● Exercise
Print out the entries that follow exactly, missing none.

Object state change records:
··········

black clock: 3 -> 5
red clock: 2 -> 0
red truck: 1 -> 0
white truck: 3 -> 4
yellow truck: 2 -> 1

··········

● Result of this exercise
black clock: 3 -> 5
red clock: 2 -> 0
red truck: 1 -> 0
white truck: 3 -> 4
yellow truck: 2 -> 1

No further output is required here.